▶ TASK DETAILS
Give the number of lines below that hold "drum", and only that.

▶ RECORDS SHOWN
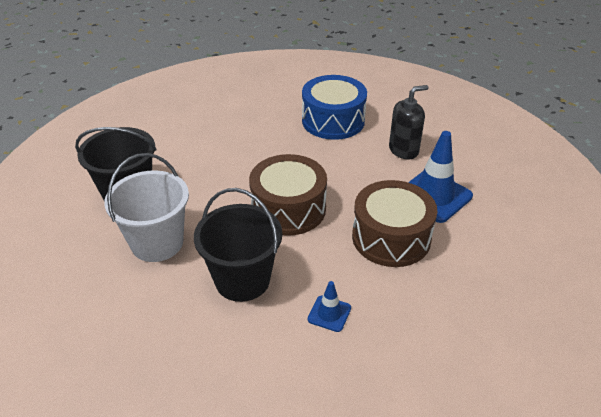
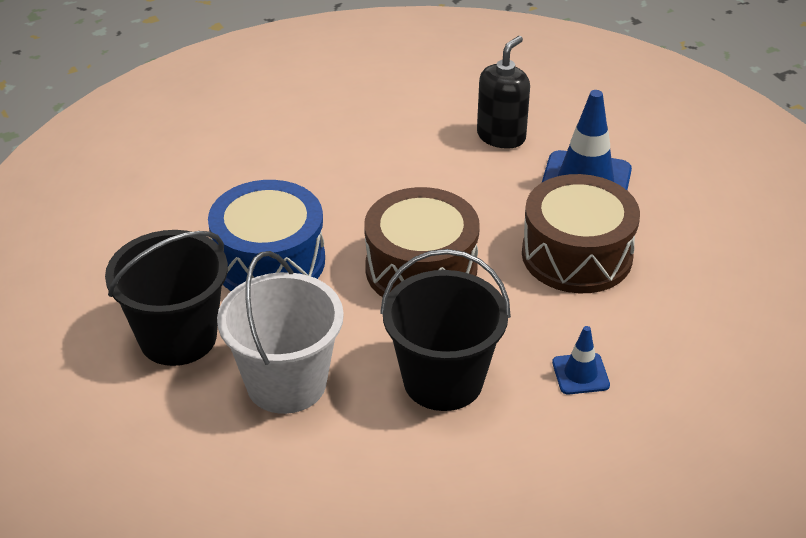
camera: 30 degrees left, 0 degrees up
blue drum [302,75,367,140] -> blue drum moved to [208,180,325,291]

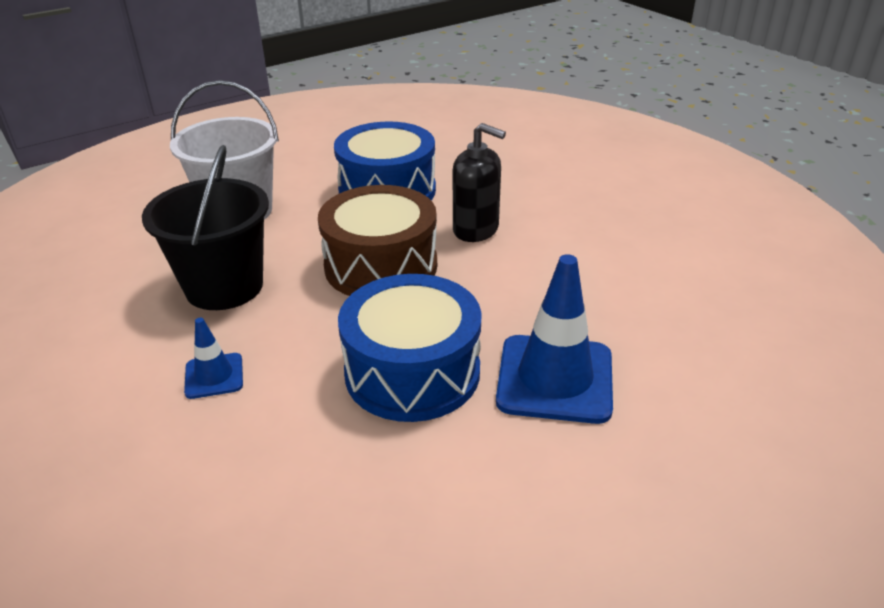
camera: 85 degrees right, 5 degrees down
black bucket [105,230,228,366] -> none
black soap dispenser [477,36,530,149] -> black soap dispenser moved to [453,123,506,242]
brown drum [522,174,640,293] -> blue drum [338,274,482,422]

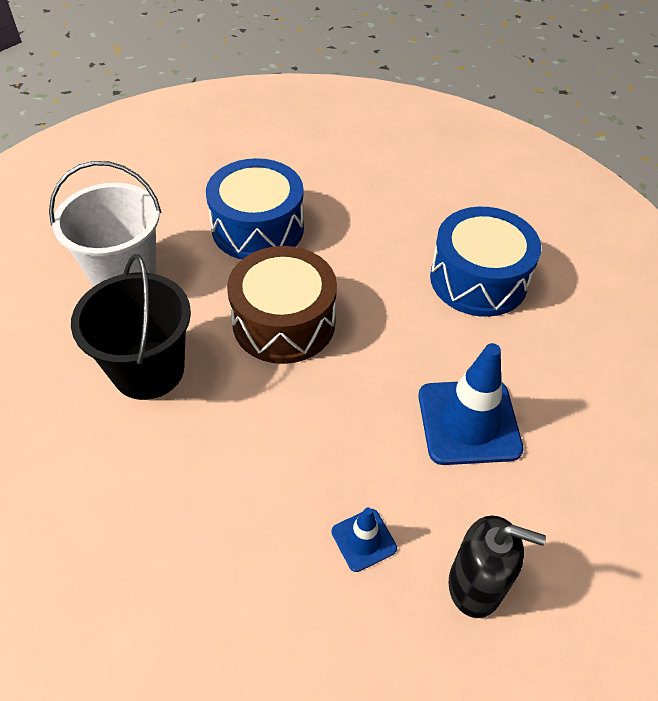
camera: 15 degrees left, 15 degrees up
blue traffic cone [184,318,243,399] -> blue traffic cone moved to [332,507,397,572]
blue drum [338,274,482,422] -> blue drum moved to [430,207,541,317]
black soap dispenser [453,123,506,242] -> black soap dispenser moved to [448,515,546,618]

▶ REPLY
3